▶ _Task brief_
Filter the data below, keeping only lines that contain "bowling".

◇ ◇ ◇ ◇

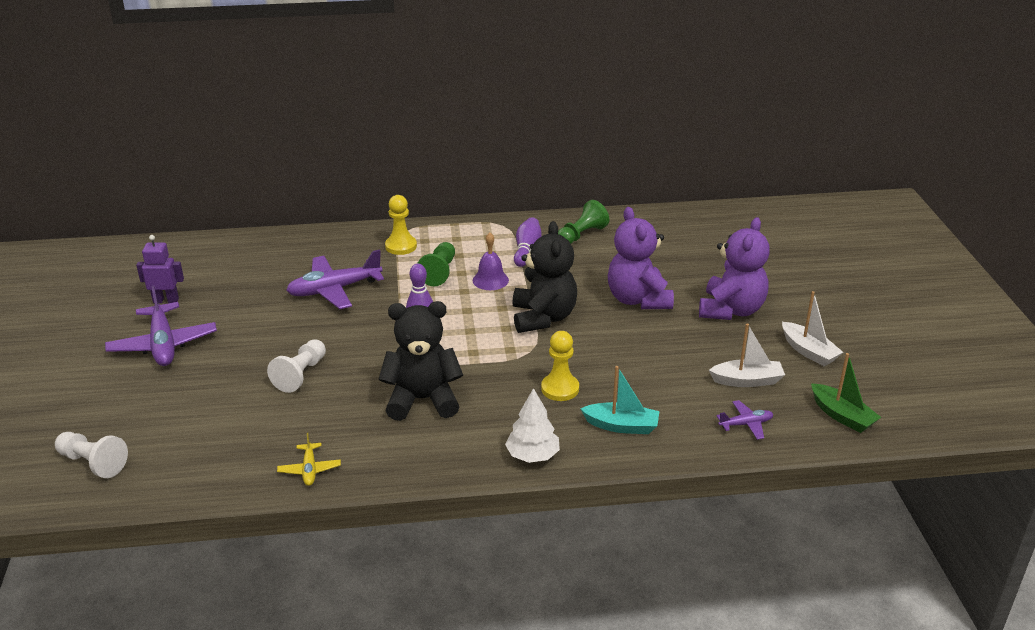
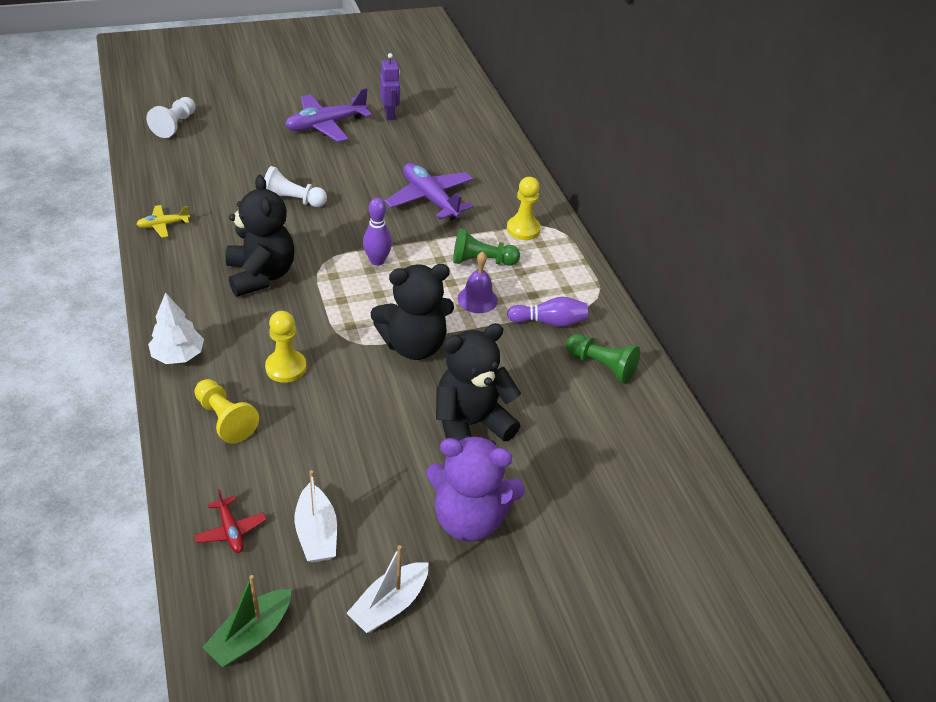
camera: 75 degrees right, 10 degrees up
(621, 426) = (225, 419): turquoise boat -> yellow pawn
(638, 300) = (470, 424): purple teddy bear -> black teddy bear
(746, 424) = (231, 530): purple plane -> red plane

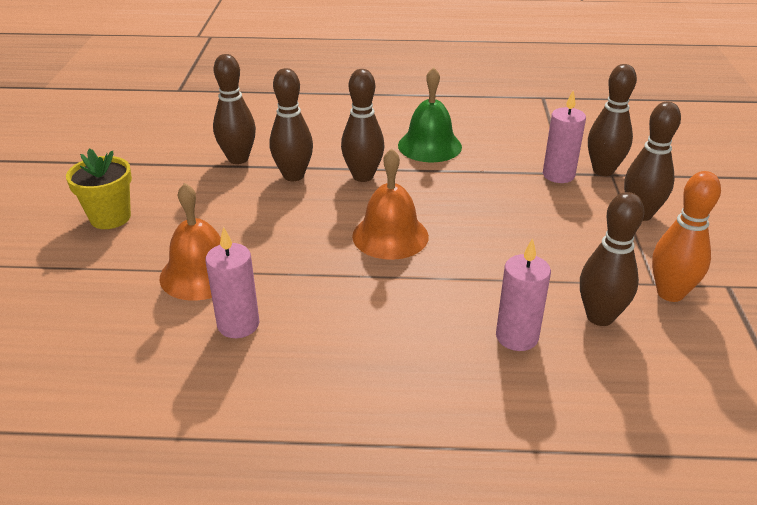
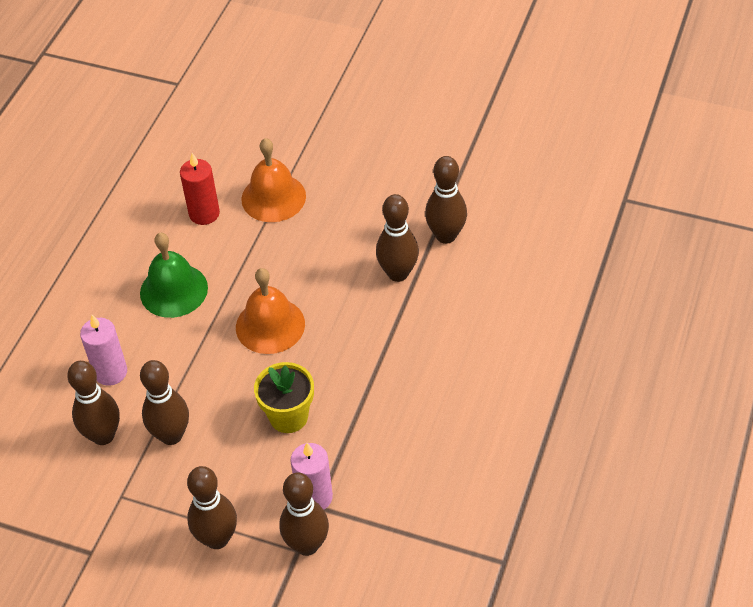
camera: 110 degrees right, 15 degrees up
(110, 217) = (375, 146): yellow flower pot -> yellow flower pot (288, 416)
(238, 324) = (204, 214): pink candle -> red candle
(363, 176) = (376, 327): brown bowling pin -> brown bowling pin (171, 435)
(429, 146) = (417, 399): green bell -> green bell (173, 290)
(670, 293) = (103, 501): orange bowling pin -> none

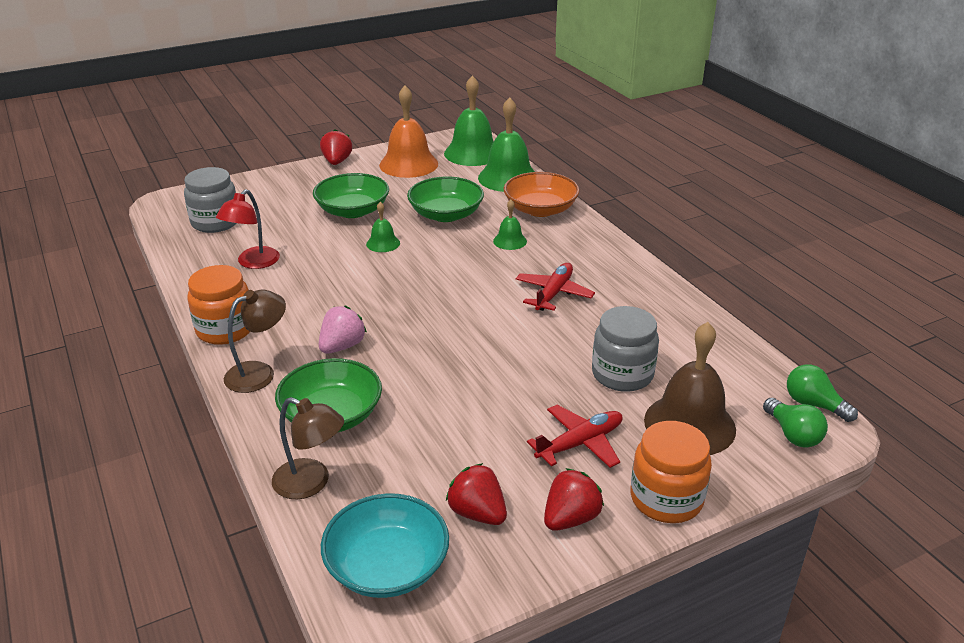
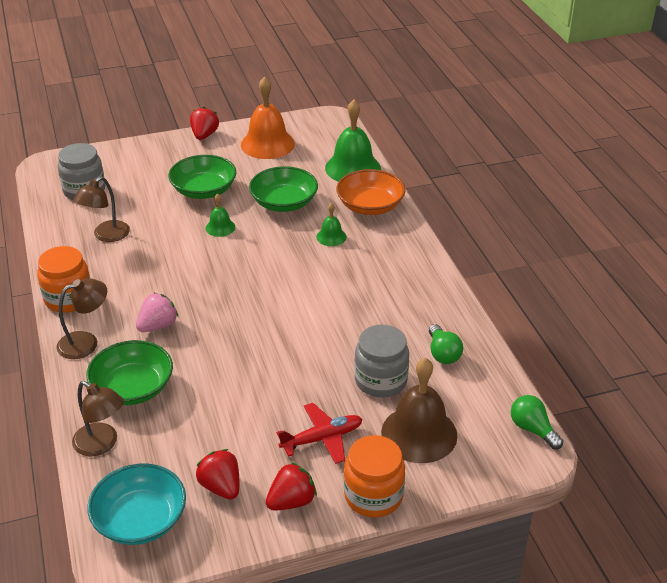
camera: 10 degrees right, 5 degrees up
(253, 263) = (106, 235): red lamp -> brown lamp
(472, 153) = (329, 137): green bell -> none
(553, 293) = (351, 295): red plane -> none
(792, 434) = (502, 454): green light bulb -> green light bulb (443, 353)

◇ ◇ ◇ ◇

▶ _Answer section_
(363, 176) = (376, 327): brown bowling pin -> brown bowling pin (171, 435)
(670, 293) = (103, 501): orange bowling pin -> none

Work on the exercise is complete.